__Work request__. Without any images, output the records below verbatim.

■ ■ ■ ■

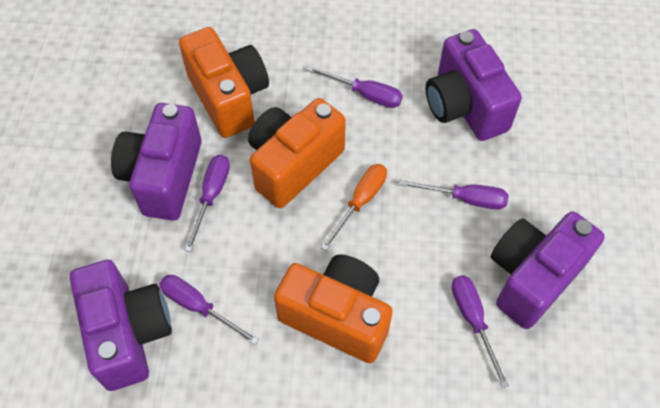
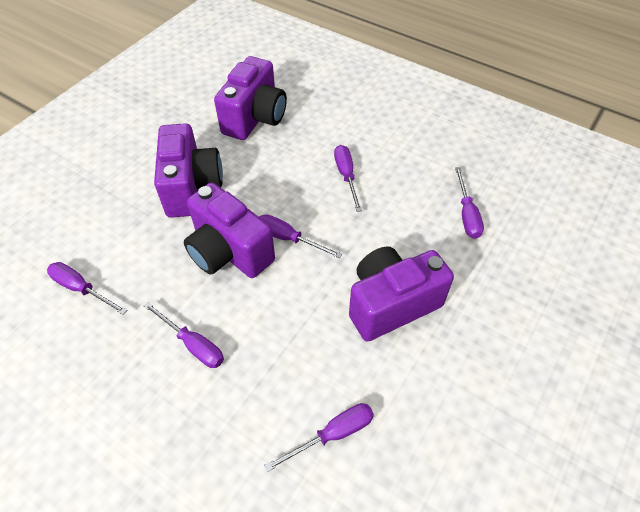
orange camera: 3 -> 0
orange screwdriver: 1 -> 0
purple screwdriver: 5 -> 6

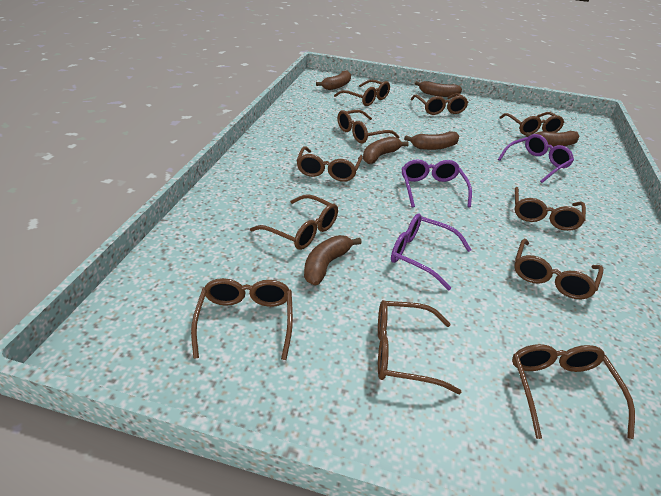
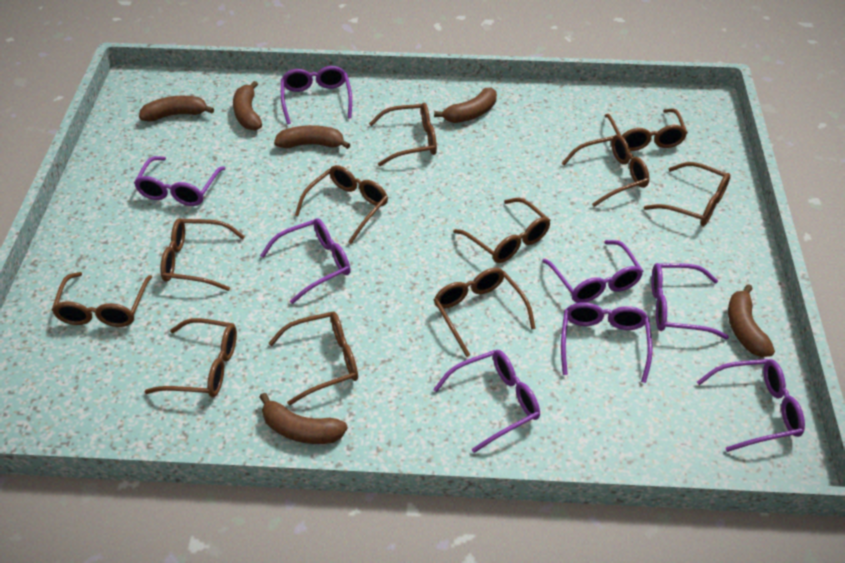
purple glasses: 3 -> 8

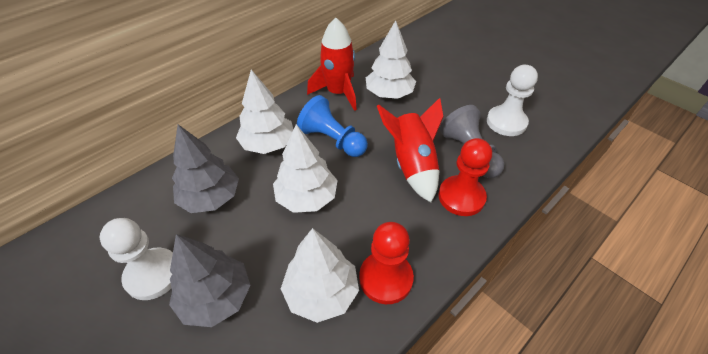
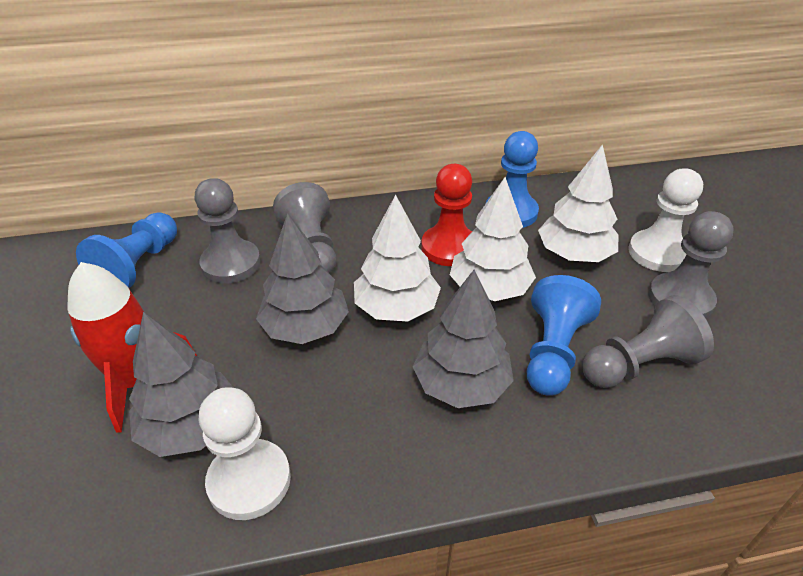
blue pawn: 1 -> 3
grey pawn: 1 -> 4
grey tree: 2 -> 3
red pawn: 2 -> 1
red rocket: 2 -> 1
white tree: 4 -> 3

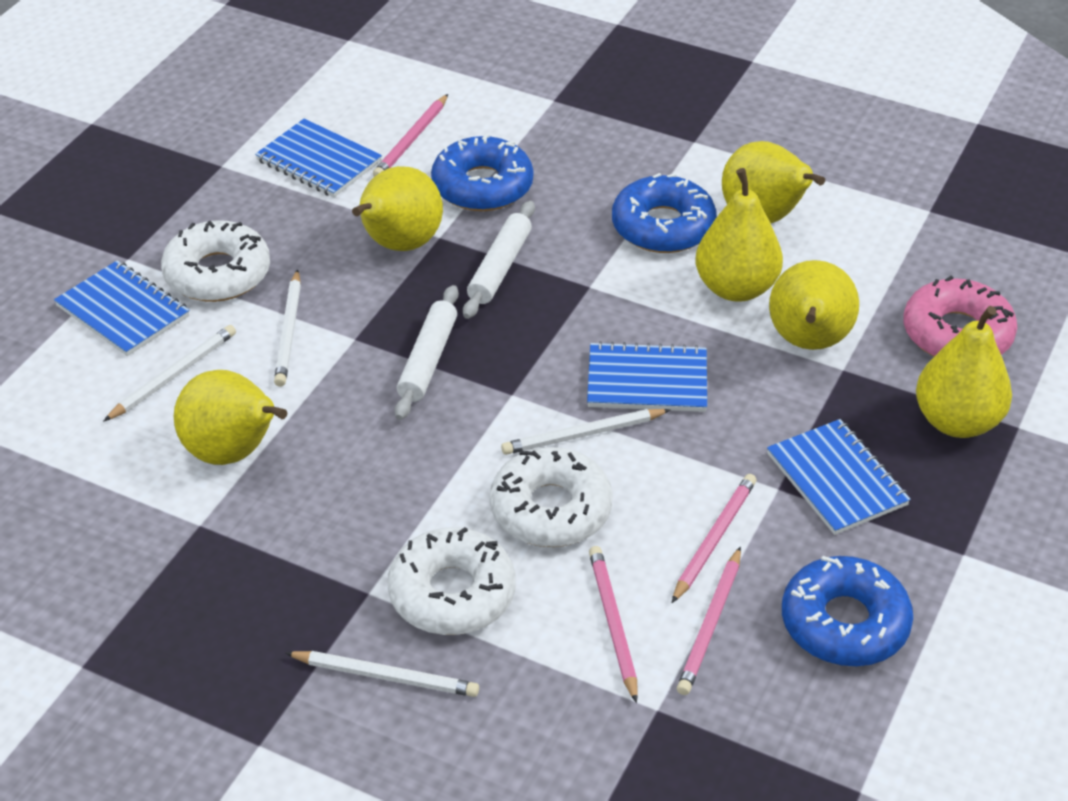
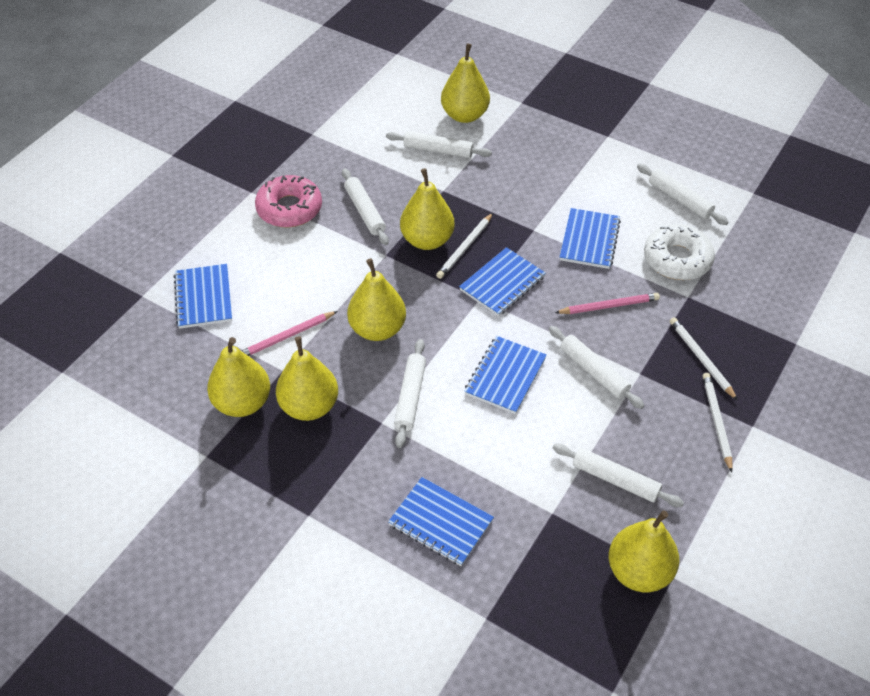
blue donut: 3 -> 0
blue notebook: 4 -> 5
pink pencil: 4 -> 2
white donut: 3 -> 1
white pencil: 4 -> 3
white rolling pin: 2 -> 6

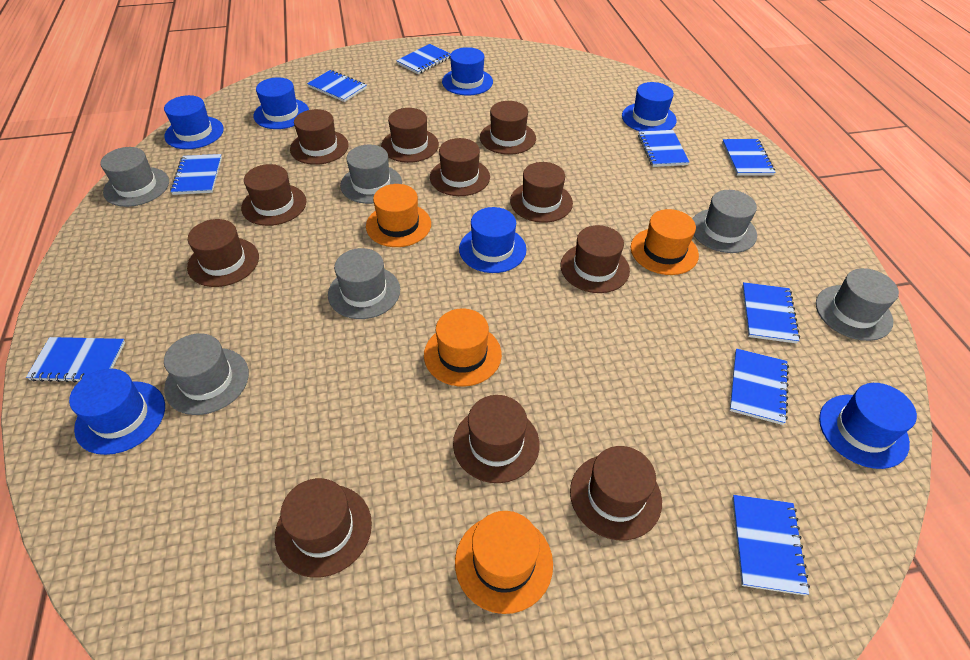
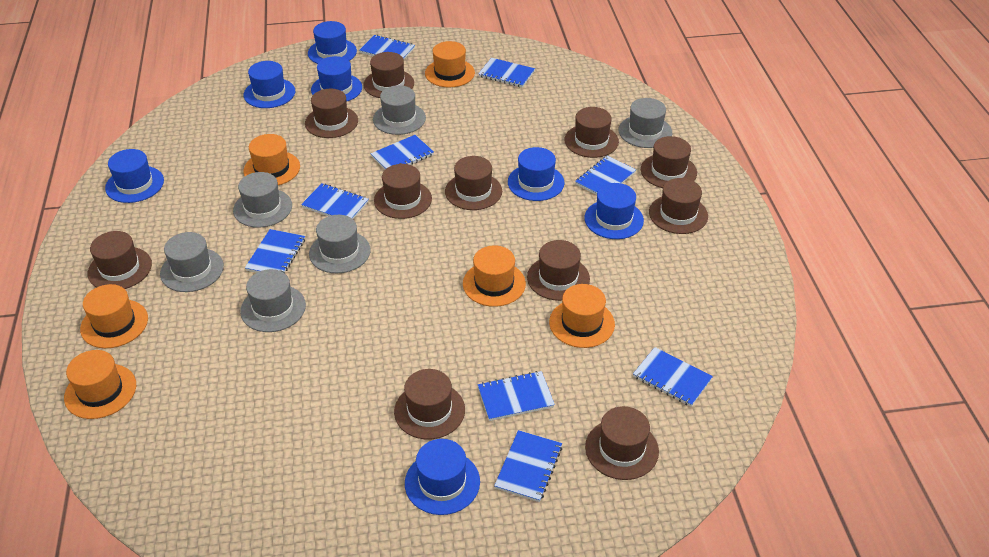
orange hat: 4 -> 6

■ ■ ■ ■

__Solution to this task__.
orange camera: 3 -> 0
orange screwdriver: 1 -> 0
purple screwdriver: 5 -> 6

purple glasses: 3 -> 8

blue pawn: 1 -> 3
grey pawn: 1 -> 4
grey tree: 2 -> 3
red pawn: 2 -> 1
red rocket: 2 -> 1
white tree: 4 -> 3

blue donut: 3 -> 0
blue notebook: 4 -> 5
pink pencil: 4 -> 2
white donut: 3 -> 1
white pencil: 4 -> 3
white rolling pin: 2 -> 6

orange hat: 4 -> 6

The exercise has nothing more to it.